### Exercise objective:
The answer must be every line below that holds the word "purple".

### Material provided:
....
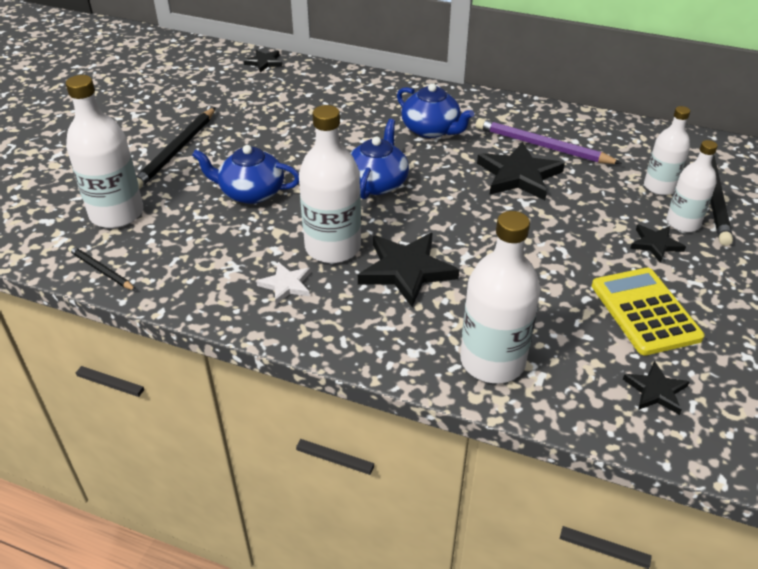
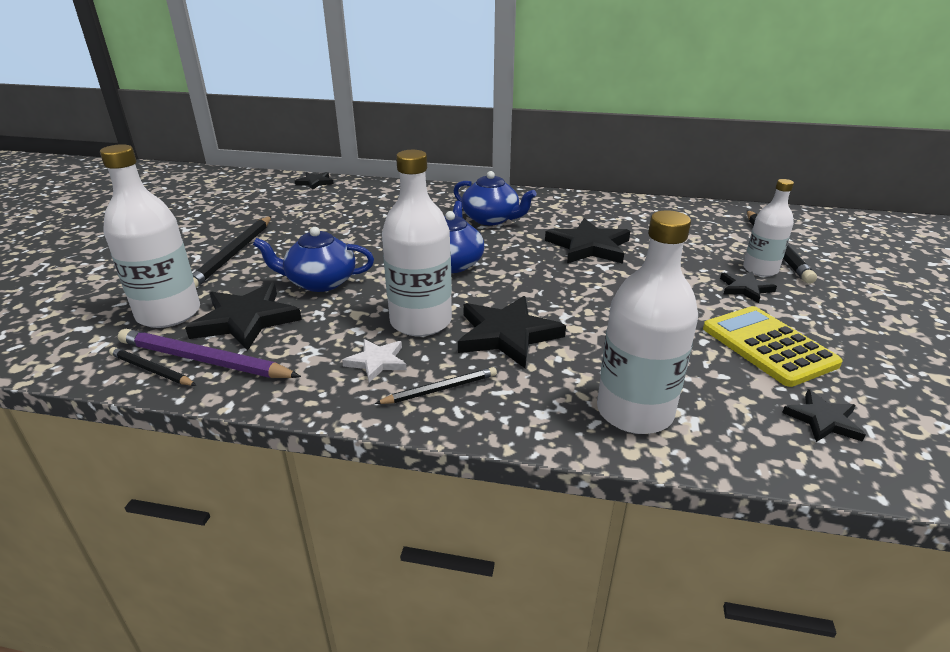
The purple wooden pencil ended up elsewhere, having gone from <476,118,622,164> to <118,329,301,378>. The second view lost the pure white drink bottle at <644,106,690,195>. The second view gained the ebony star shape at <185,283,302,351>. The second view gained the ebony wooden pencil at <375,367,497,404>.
....
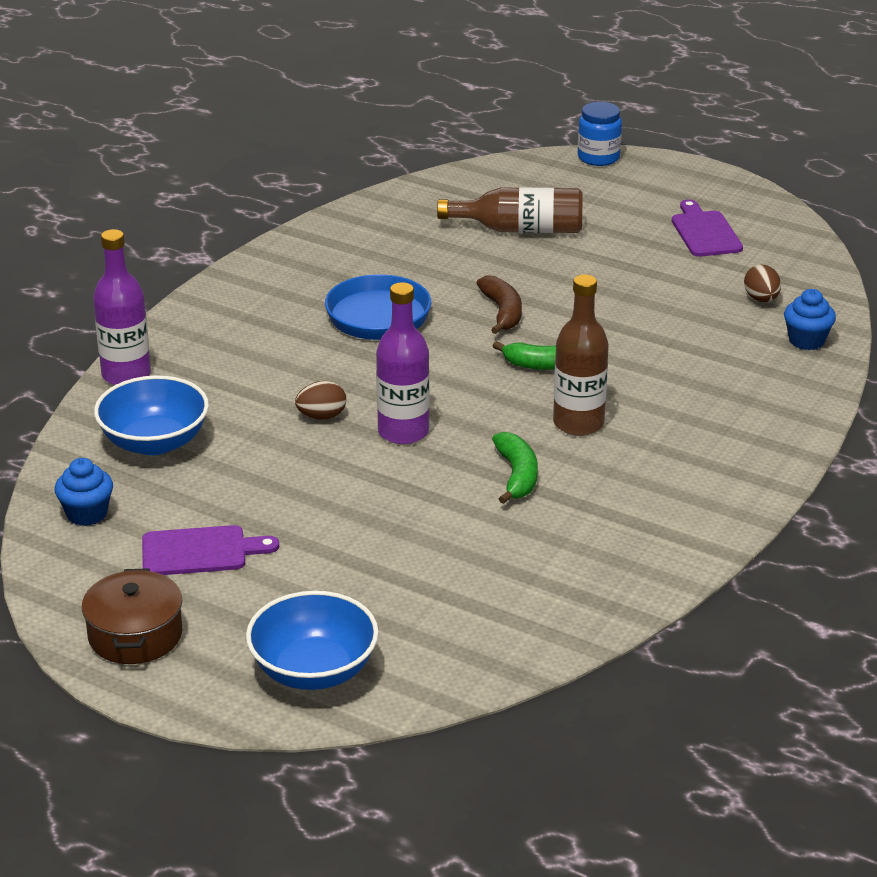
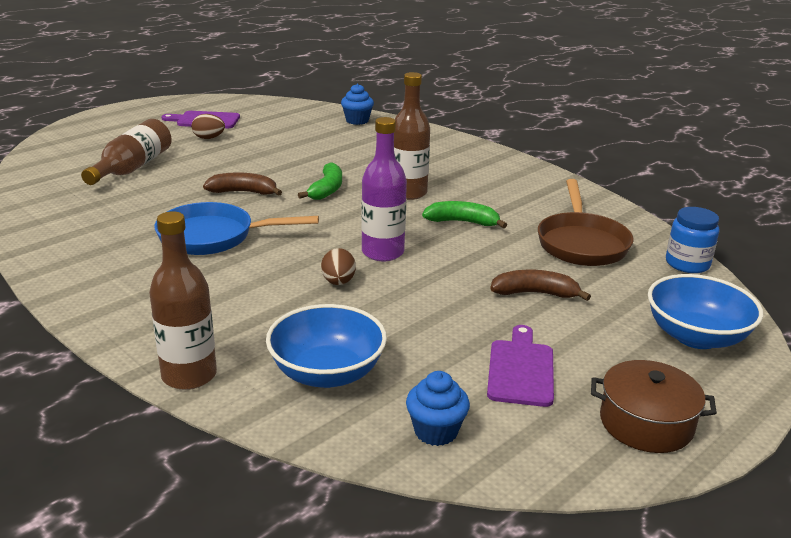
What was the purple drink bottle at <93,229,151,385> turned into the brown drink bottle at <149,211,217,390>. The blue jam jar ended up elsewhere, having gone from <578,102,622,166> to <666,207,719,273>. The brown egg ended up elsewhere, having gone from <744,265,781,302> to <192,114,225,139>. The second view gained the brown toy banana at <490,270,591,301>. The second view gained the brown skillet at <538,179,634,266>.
....
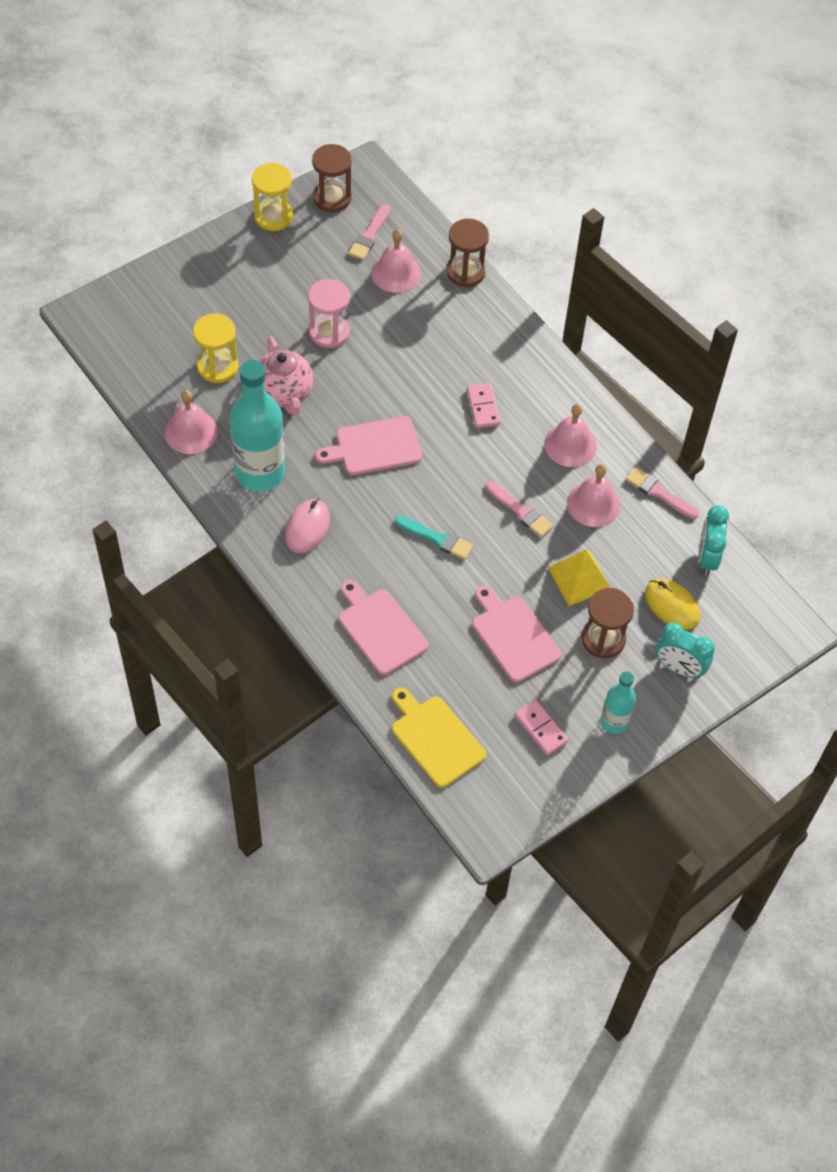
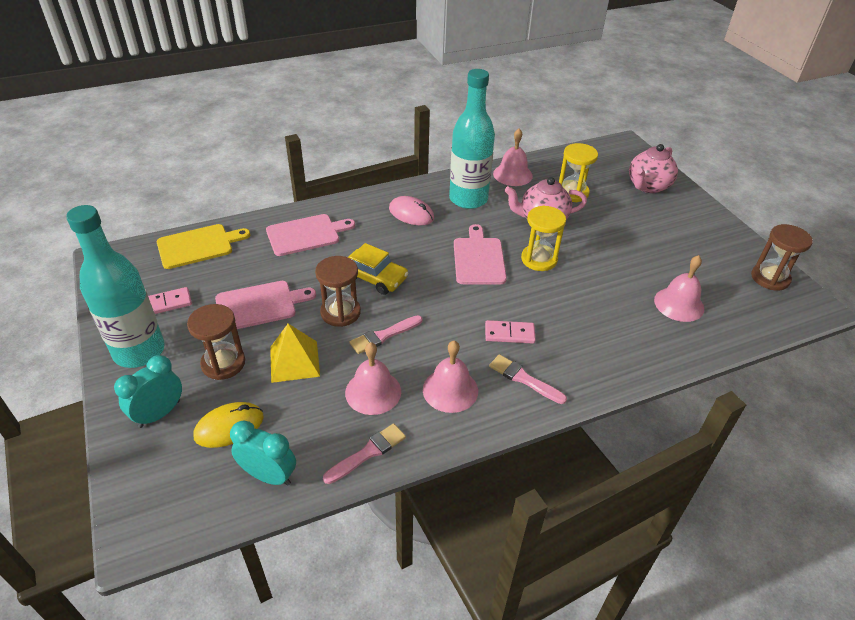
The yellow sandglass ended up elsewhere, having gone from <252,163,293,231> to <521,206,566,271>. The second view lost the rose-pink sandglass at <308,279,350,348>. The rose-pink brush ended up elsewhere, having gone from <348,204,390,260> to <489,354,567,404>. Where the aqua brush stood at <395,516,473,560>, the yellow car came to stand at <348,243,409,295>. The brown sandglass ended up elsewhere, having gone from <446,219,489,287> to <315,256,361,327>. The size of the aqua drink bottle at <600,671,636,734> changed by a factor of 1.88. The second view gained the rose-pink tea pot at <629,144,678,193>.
....
### Response box:
The purple wooden pencil ended up elsewhere, having gone from <476,118,622,164> to <118,329,301,378>. The second view lost the pure white drink bottle at <644,106,690,195>. The second view gained the ebony star shape at <185,283,302,351>. The second view gained the ebony wooden pencil at <375,367,497,404>.
What was the purple drink bottle at <93,229,151,385> turned into the brown drink bottle at <149,211,217,390>. The blue jam jar ended up elsewhere, having gone from <578,102,622,166> to <666,207,719,273>. The brown egg ended up elsewhere, having gone from <744,265,781,302> to <192,114,225,139>. The second view gained the brown toy banana at <490,270,591,301>. The second view gained the brown skillet at <538,179,634,266>.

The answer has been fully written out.